--- begin Records for the exercise ---
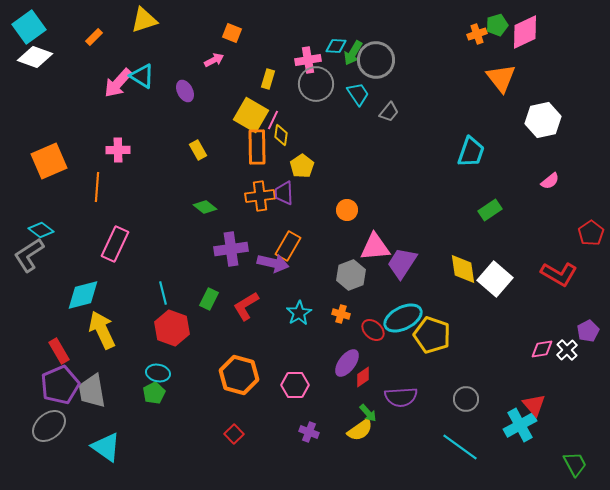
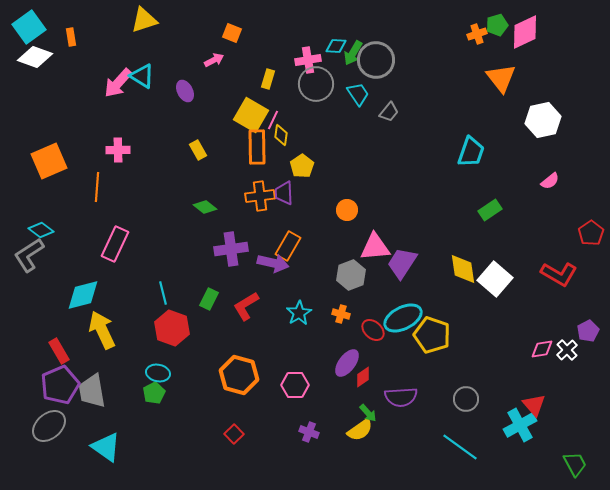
orange rectangle at (94, 37): moved 23 px left; rotated 54 degrees counterclockwise
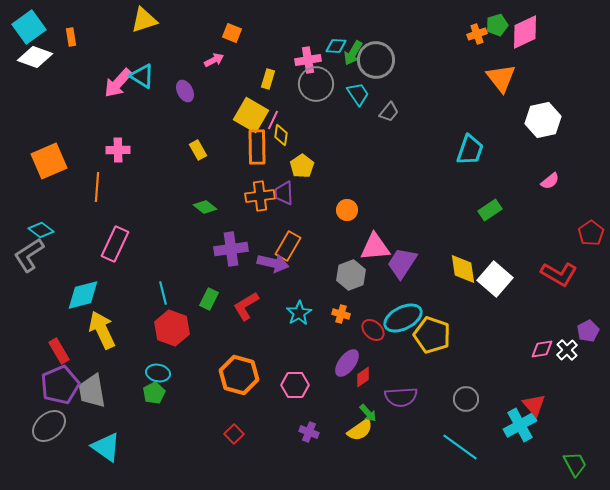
cyan trapezoid at (471, 152): moved 1 px left, 2 px up
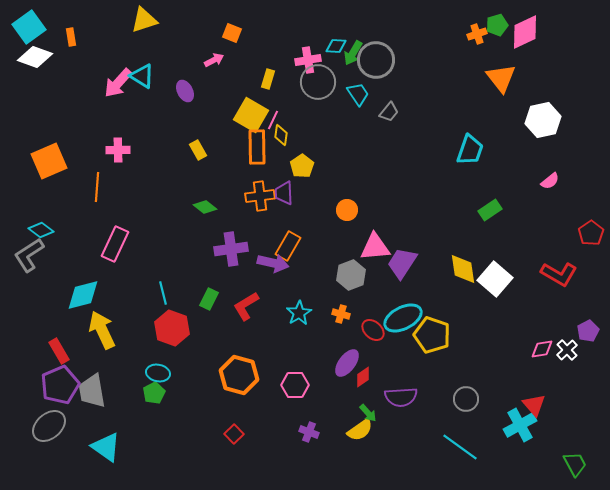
gray circle at (316, 84): moved 2 px right, 2 px up
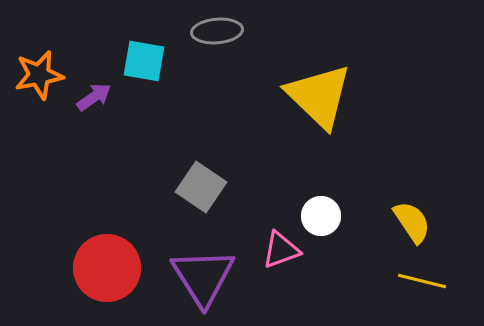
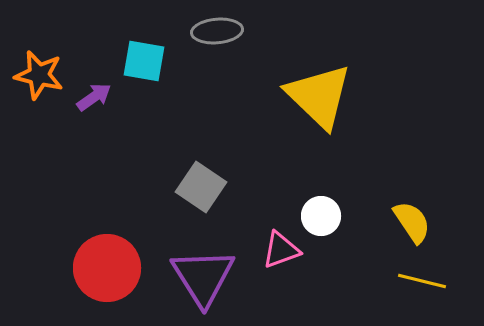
orange star: rotated 24 degrees clockwise
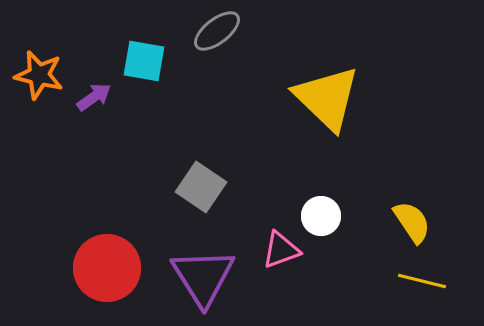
gray ellipse: rotated 33 degrees counterclockwise
yellow triangle: moved 8 px right, 2 px down
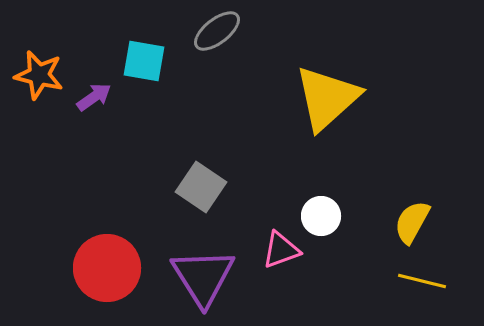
yellow triangle: rotated 34 degrees clockwise
yellow semicircle: rotated 117 degrees counterclockwise
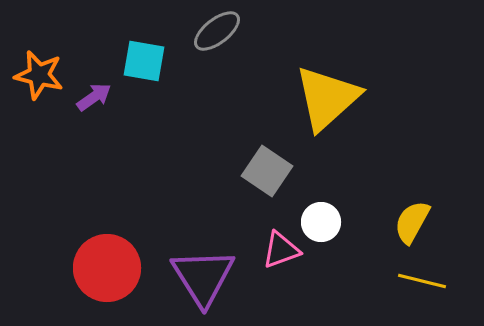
gray square: moved 66 px right, 16 px up
white circle: moved 6 px down
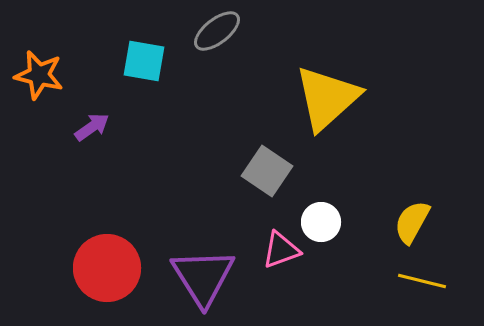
purple arrow: moved 2 px left, 30 px down
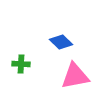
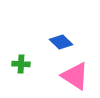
pink triangle: rotated 44 degrees clockwise
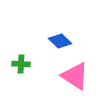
blue diamond: moved 1 px left, 1 px up
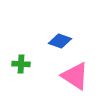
blue diamond: rotated 25 degrees counterclockwise
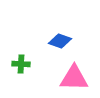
pink triangle: moved 1 px left, 2 px down; rotated 32 degrees counterclockwise
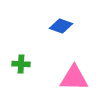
blue diamond: moved 1 px right, 15 px up
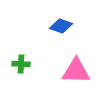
pink triangle: moved 2 px right, 7 px up
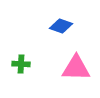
pink triangle: moved 3 px up
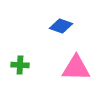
green cross: moved 1 px left, 1 px down
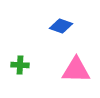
pink triangle: moved 2 px down
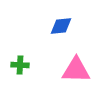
blue diamond: rotated 25 degrees counterclockwise
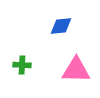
green cross: moved 2 px right
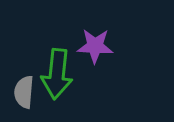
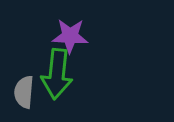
purple star: moved 25 px left, 10 px up
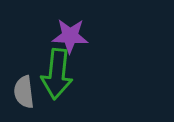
gray semicircle: rotated 12 degrees counterclockwise
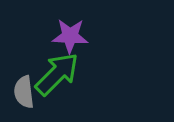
green arrow: rotated 141 degrees counterclockwise
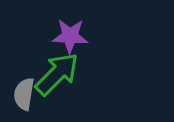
gray semicircle: moved 2 px down; rotated 16 degrees clockwise
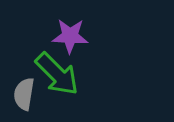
green arrow: rotated 90 degrees clockwise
--- end Records for the exercise ---
== Instruction ==
Rewrite all of the lines above, changing every "pink triangle" to "magenta triangle" and leaving everything else untouched. Omit the pictures from your answer.

== Output for this exercise ==
orange rectangle at (94, 37): moved 23 px left; rotated 54 degrees counterclockwise
cyan trapezoid at (471, 152): moved 1 px left, 2 px up
gray circle at (316, 84): moved 2 px right, 2 px up
orange star: rotated 24 degrees clockwise
gray ellipse: rotated 33 degrees counterclockwise
yellow triangle: moved 8 px right, 2 px down
yellow triangle: rotated 34 degrees clockwise
yellow semicircle: rotated 117 degrees counterclockwise
gray square: moved 66 px right, 16 px up
white circle: moved 6 px down
purple arrow: moved 2 px left, 30 px down
magenta triangle: rotated 44 degrees clockwise
blue diamond: moved 1 px left, 1 px up
blue diamond: rotated 25 degrees counterclockwise
magenta triangle: moved 1 px left, 2 px down; rotated 32 degrees counterclockwise
blue diamond: moved 1 px right, 15 px up
magenta triangle: moved 2 px right, 7 px up
magenta triangle: moved 3 px up
green cross: moved 1 px left, 1 px down
magenta triangle: moved 2 px down
blue diamond: rotated 25 degrees counterclockwise
green cross: moved 2 px right
purple star: moved 25 px left, 10 px up
gray semicircle: rotated 12 degrees counterclockwise
green arrow: rotated 141 degrees counterclockwise
gray semicircle: moved 2 px down; rotated 16 degrees clockwise
green arrow: rotated 90 degrees clockwise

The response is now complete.